YOUR GOAL: Take every line containing "degrees" from the material and copy it.

INFORMATION PROVIDED:
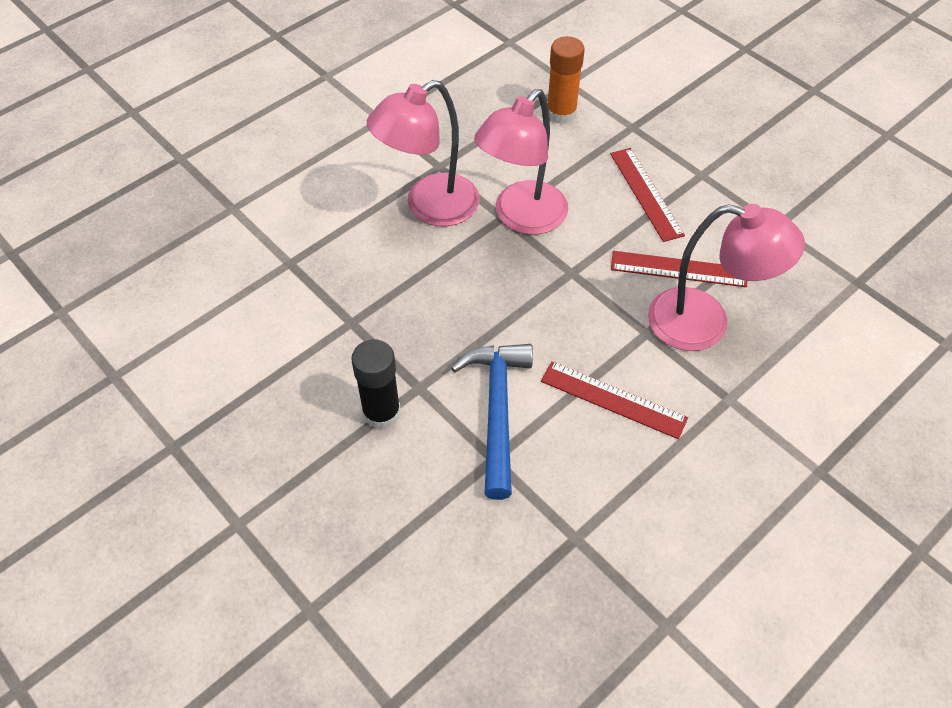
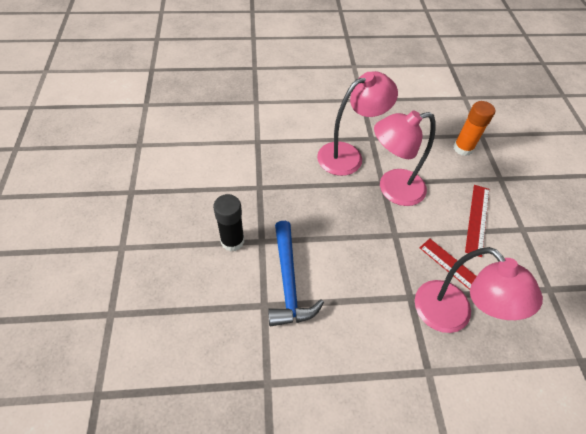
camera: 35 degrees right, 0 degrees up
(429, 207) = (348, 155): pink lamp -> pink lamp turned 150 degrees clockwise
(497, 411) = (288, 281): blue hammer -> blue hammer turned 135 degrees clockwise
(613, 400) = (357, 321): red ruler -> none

EXERCISE OUTPUT:
camera: 35 degrees right, 0 degrees up
(429, 207) = (348, 155): pink lamp -> pink lamp turned 150 degrees clockwise
(497, 411) = (288, 281): blue hammer -> blue hammer turned 135 degrees clockwise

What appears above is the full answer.